WHAT THE EXERCISE ASKS: The line containing "C1: 10uF (plus" marks the start; repeat it and every following line exactly through the end of the entries.

[Structured diff data]
********************

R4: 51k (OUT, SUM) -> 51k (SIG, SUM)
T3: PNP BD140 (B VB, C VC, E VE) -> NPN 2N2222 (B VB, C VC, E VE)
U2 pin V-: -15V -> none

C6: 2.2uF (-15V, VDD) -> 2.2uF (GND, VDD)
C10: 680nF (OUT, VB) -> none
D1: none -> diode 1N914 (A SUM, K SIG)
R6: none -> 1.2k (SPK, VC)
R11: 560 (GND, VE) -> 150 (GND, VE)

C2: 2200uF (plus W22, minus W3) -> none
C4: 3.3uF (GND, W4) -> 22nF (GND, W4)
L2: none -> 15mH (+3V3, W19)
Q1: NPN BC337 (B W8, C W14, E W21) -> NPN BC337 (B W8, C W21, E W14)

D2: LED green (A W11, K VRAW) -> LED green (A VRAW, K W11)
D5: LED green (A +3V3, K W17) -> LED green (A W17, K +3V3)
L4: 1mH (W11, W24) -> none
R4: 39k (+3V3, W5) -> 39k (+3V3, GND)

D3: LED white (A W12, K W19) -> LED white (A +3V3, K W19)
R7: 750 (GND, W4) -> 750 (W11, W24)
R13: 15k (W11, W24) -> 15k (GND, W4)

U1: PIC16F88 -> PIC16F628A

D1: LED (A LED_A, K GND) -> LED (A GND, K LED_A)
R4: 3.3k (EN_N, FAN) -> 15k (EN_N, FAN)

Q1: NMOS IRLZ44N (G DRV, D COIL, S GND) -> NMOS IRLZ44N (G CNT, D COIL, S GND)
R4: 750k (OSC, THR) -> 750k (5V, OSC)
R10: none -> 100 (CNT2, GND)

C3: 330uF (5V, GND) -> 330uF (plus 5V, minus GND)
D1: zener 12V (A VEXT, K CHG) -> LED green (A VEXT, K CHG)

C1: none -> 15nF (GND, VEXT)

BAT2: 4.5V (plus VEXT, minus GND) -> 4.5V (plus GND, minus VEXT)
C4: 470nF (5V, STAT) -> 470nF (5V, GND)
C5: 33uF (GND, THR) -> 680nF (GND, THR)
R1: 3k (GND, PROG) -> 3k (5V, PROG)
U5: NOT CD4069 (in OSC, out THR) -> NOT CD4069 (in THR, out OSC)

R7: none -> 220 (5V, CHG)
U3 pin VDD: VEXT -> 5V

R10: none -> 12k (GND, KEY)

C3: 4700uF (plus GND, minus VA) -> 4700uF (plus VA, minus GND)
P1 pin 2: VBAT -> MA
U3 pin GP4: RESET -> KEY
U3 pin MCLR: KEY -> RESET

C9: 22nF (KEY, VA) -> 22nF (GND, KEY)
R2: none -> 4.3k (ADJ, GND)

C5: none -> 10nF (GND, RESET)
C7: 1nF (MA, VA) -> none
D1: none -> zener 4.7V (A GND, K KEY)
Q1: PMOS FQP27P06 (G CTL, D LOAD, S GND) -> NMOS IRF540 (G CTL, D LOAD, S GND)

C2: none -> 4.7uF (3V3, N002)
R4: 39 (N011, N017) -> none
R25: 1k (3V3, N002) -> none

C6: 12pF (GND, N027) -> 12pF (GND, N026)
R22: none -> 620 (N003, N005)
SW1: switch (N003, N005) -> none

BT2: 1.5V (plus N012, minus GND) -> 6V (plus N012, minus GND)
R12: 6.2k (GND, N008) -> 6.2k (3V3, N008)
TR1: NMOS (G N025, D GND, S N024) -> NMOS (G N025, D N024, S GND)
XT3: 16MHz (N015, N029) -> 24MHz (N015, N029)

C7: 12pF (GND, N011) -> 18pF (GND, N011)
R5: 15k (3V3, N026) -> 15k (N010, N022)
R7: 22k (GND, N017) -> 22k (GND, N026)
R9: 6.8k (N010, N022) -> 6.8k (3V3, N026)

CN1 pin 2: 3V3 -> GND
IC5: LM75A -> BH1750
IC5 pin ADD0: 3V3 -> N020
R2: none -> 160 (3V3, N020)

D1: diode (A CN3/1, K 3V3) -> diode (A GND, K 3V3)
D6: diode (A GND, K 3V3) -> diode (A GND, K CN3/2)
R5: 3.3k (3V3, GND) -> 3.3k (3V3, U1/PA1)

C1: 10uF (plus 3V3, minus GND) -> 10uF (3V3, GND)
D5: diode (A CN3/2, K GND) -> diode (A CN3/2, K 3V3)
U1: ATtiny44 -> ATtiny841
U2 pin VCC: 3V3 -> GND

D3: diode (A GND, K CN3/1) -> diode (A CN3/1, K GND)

********************

ANSWER BOX:
C1: 10uF (plus 3V3, minus GND) -> 10uF (3V3, GND)
D5: diode (A CN3/2, K GND) -> diode (A CN3/2, K 3V3)
U1: ATtiny44 -> ATtiny841
U2 pin VCC: 3V3 -> GND

D3: diode (A GND, K CN3/1) -> diode (A CN3/1, K GND)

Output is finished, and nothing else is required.